Data provided:
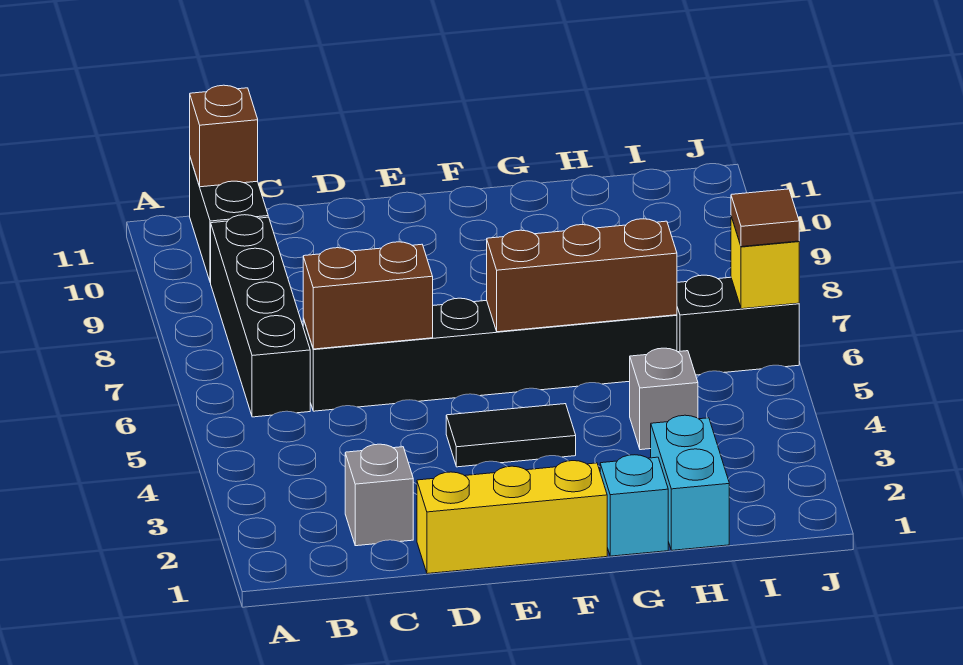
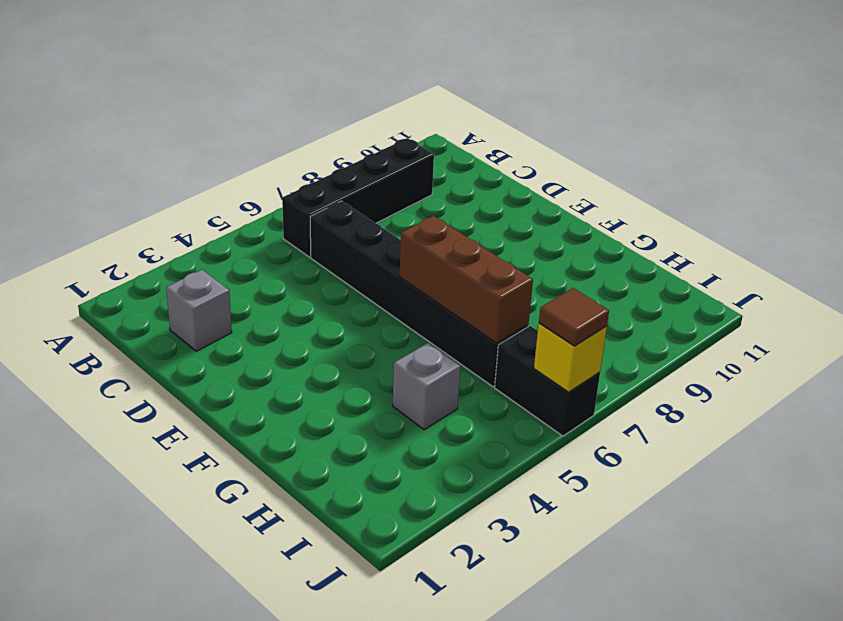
none -> black brick B10:B11 level 1
none -> yellow brick D1:F1 level 1
none -> black tile E4:F4 level 1

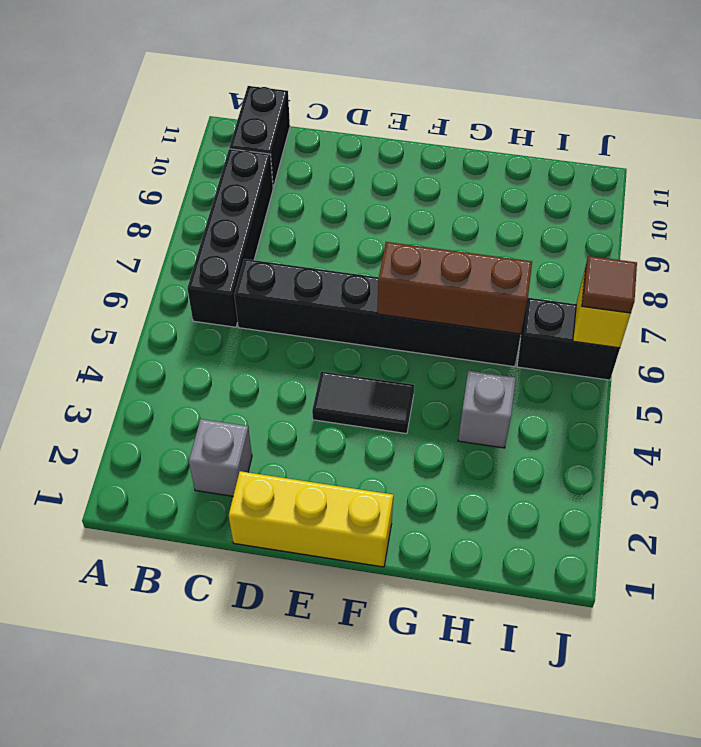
none -> cyan brick G1 level 1
none -> cyan brick H1:H2 level 1
none -> brown brick B11 level 2

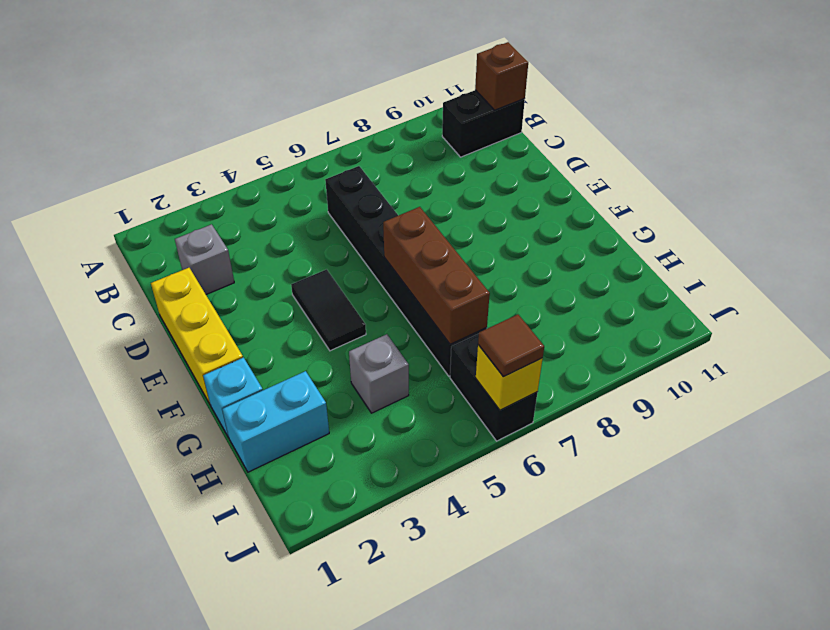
none -> black brick B6:B9 level 1
none -> brown brick C6:D6 level 2

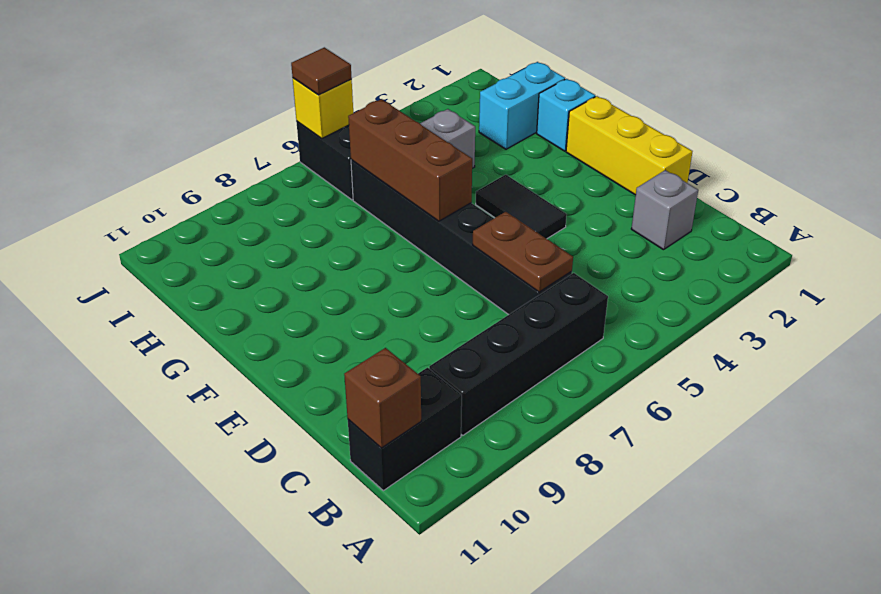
brown plate C6:D6 level 2 -> brown brick C6:D6 level 2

Your task: Which lines run from the one that holds "none -> brown brick B11 level 2" to the final line of the records above? Return them exactly, and skip the pictures.

Your solution:
none -> brown brick B11 level 2

none -> black brick B6:B9 level 1
none -> brown brick C6:D6 level 2

brown plate C6:D6 level 2 -> brown brick C6:D6 level 2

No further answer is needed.